- Exercise details:
Take the material below and output exactly the run of lines from the one containing "(różowy) <277 236>" down to the one containing "to <124 245>", with both included.

- Exercise data:
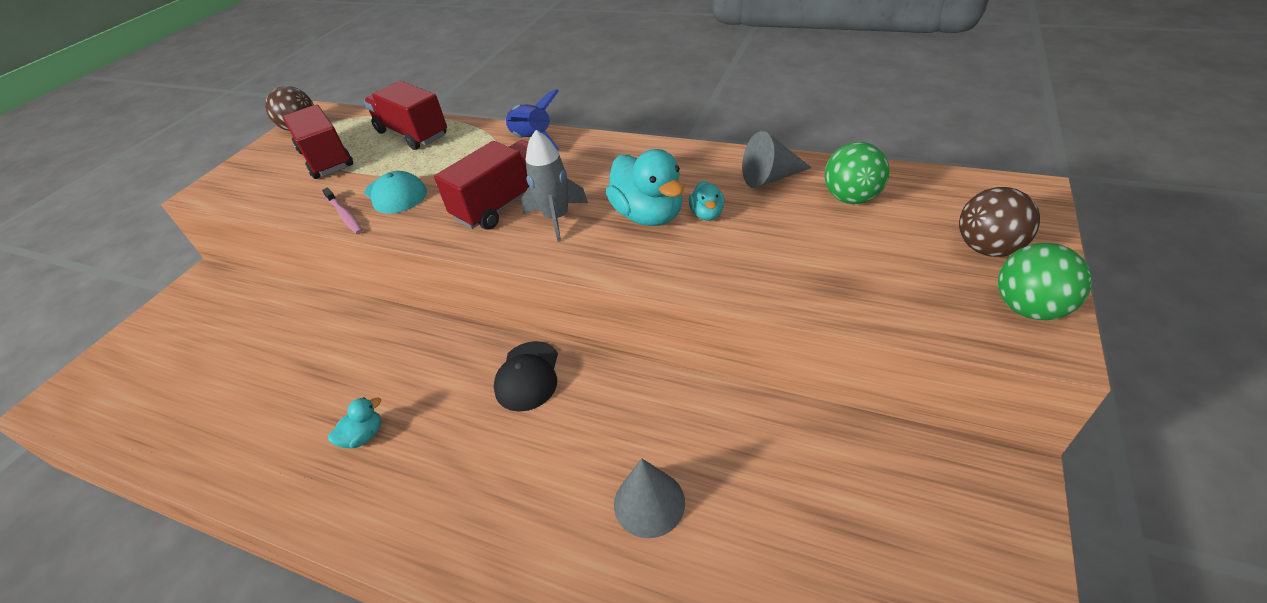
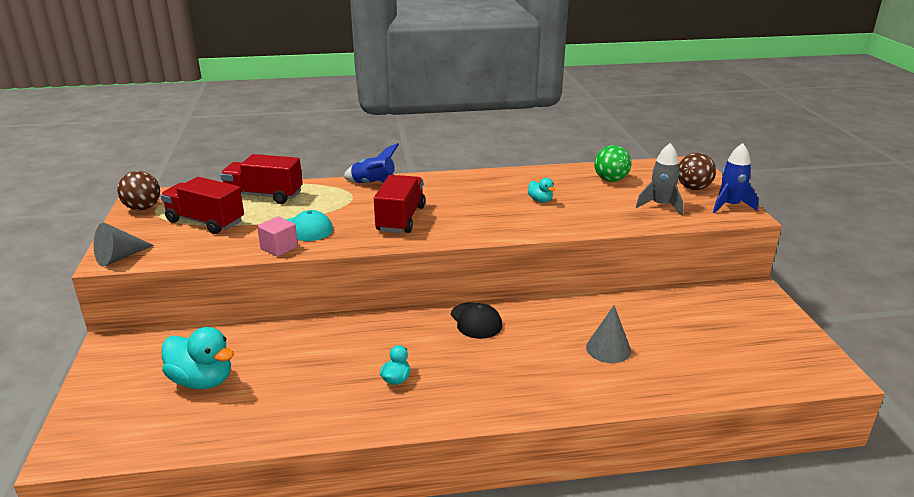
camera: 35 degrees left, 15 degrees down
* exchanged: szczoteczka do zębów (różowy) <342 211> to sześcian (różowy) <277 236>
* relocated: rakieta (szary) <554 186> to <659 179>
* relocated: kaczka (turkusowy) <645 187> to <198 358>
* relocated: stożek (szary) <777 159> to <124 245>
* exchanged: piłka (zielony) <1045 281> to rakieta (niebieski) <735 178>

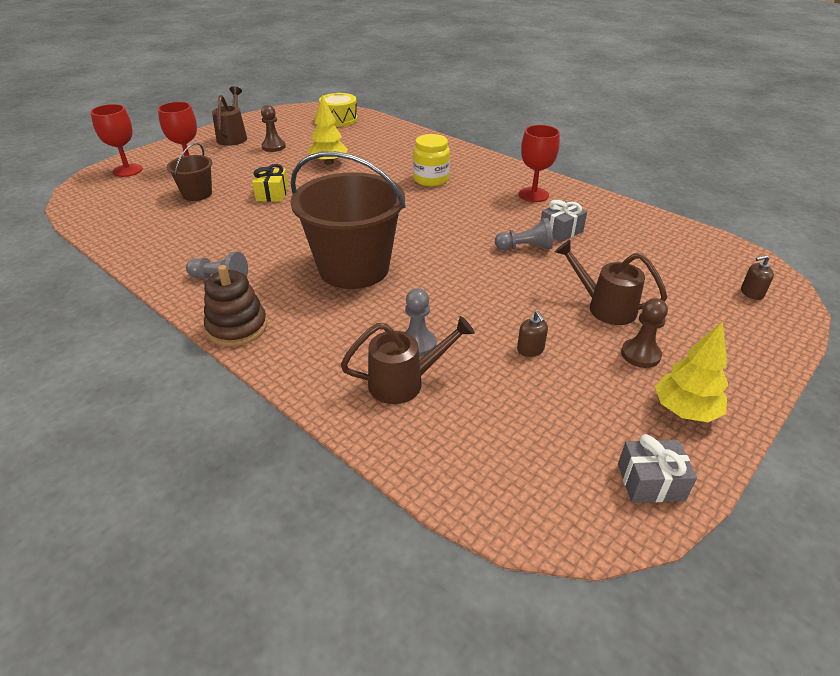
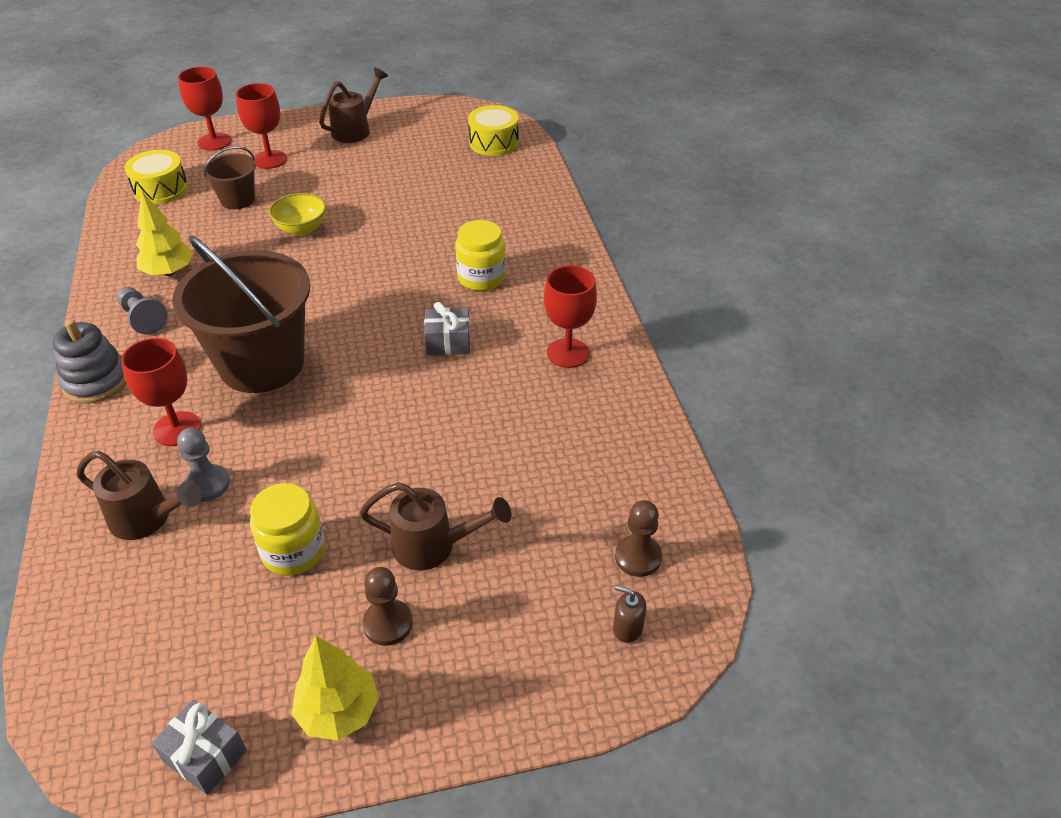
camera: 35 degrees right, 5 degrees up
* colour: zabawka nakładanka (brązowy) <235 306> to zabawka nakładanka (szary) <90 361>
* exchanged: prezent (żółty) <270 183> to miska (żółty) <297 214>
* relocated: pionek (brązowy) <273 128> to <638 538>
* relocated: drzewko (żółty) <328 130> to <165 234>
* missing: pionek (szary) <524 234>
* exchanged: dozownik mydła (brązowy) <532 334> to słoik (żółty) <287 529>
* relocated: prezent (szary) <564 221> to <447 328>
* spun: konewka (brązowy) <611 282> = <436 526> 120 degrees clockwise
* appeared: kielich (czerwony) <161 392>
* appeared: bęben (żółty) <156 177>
==
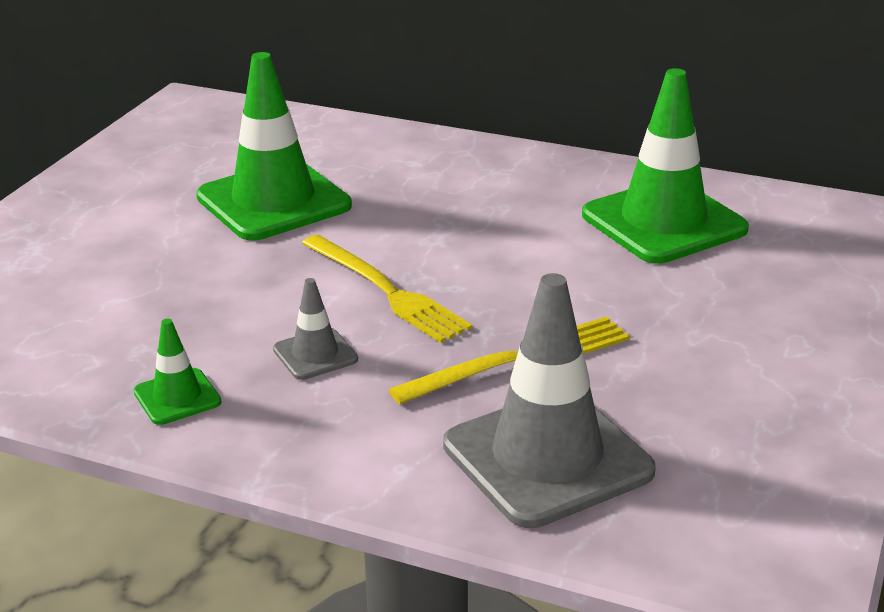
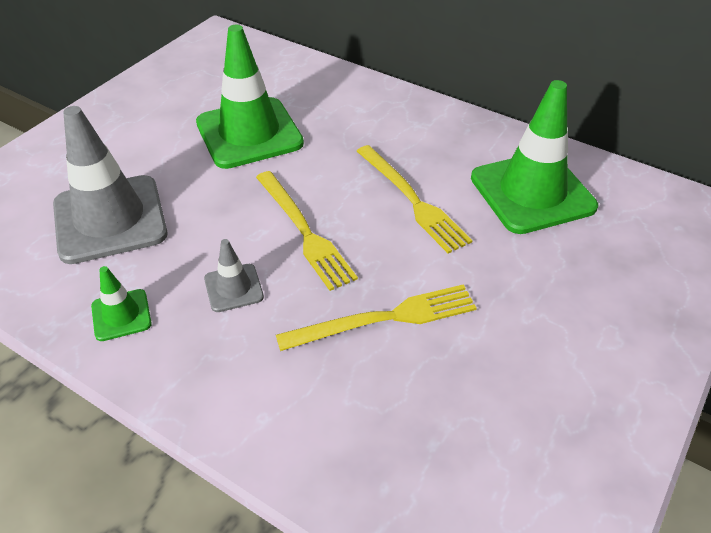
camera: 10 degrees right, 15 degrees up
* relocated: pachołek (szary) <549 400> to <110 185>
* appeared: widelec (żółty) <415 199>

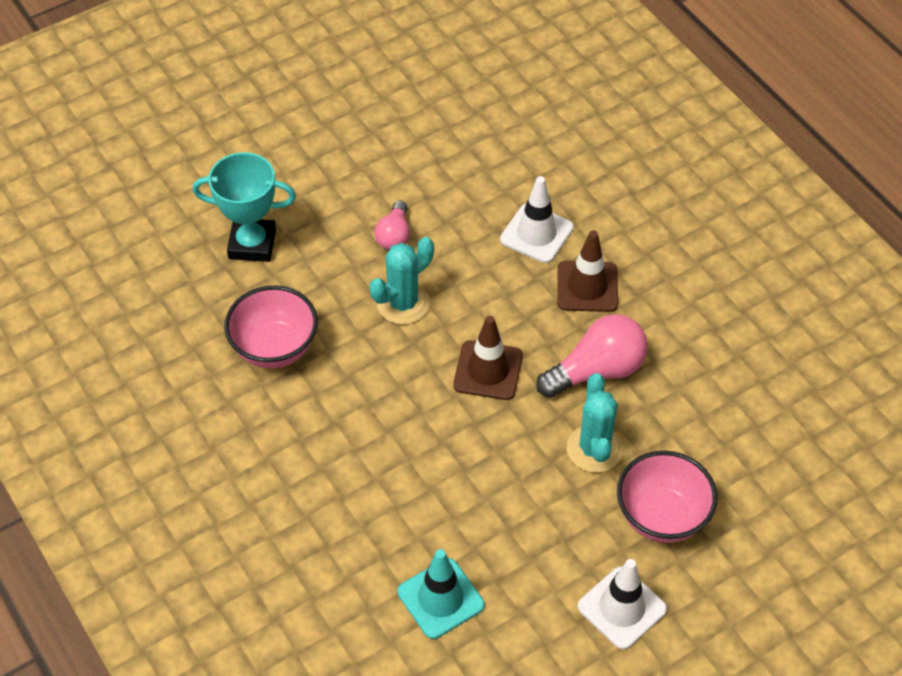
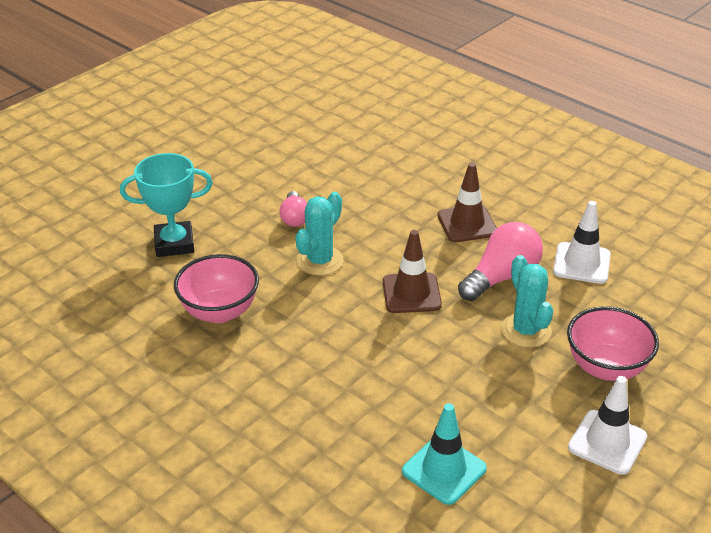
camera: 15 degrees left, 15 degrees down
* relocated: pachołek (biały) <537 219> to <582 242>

- Output of the exercise:
* exchanged: szczoteczka do zębów (różowy) <342 211> to sześcian (różowy) <277 236>
* relocated: rakieta (szary) <554 186> to <659 179>
* relocated: kaczka (turkusowy) <645 187> to <198 358>
* relocated: stożek (szary) <777 159> to <124 245>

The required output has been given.